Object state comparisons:
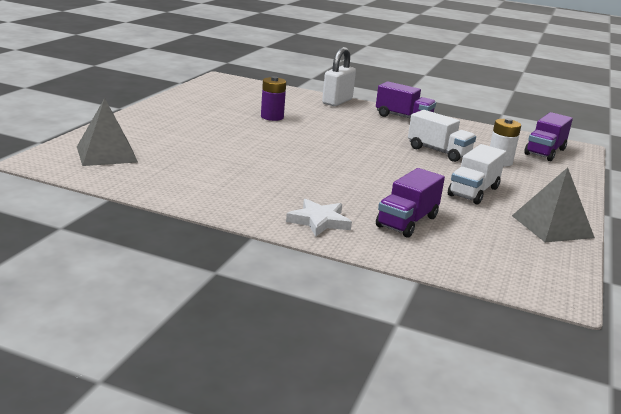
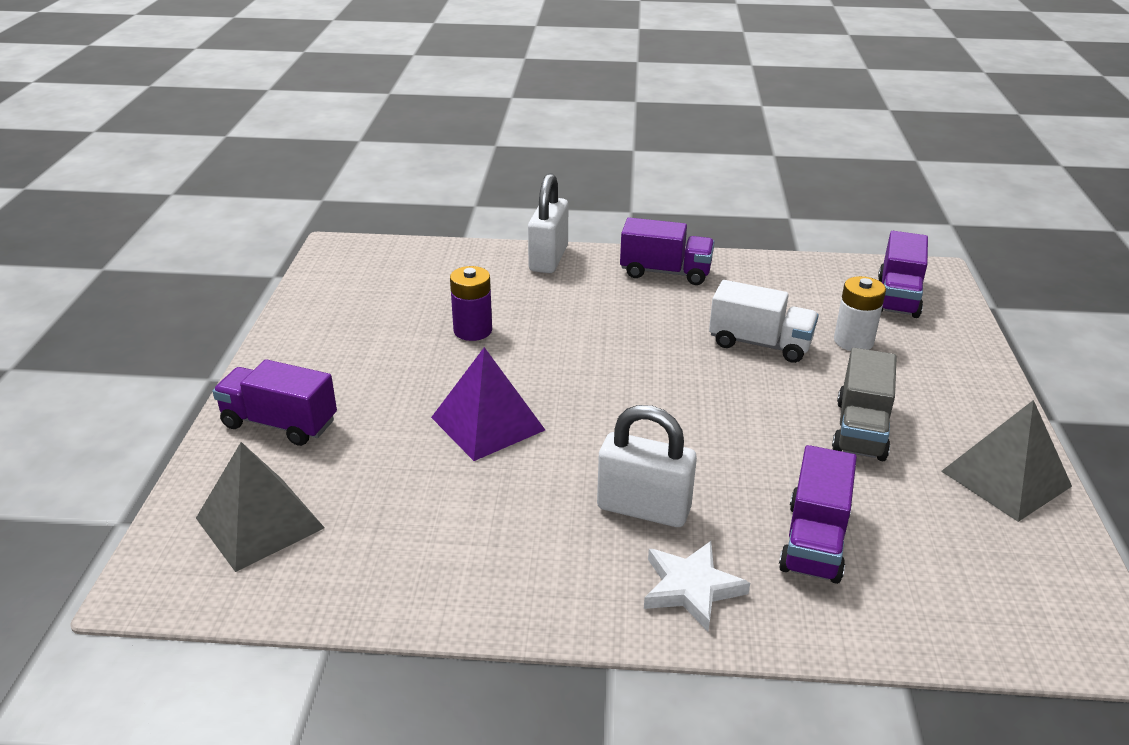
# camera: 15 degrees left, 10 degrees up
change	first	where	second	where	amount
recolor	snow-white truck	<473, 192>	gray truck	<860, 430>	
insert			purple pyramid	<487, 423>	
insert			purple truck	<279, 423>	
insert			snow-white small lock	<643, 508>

Problem description => Which lines above include the word "white"? Return each one.

Your response =>
recolor	snow-white truck	<473, 192>	gray truck	<860, 430>	
insert			snow-white small lock	<643, 508>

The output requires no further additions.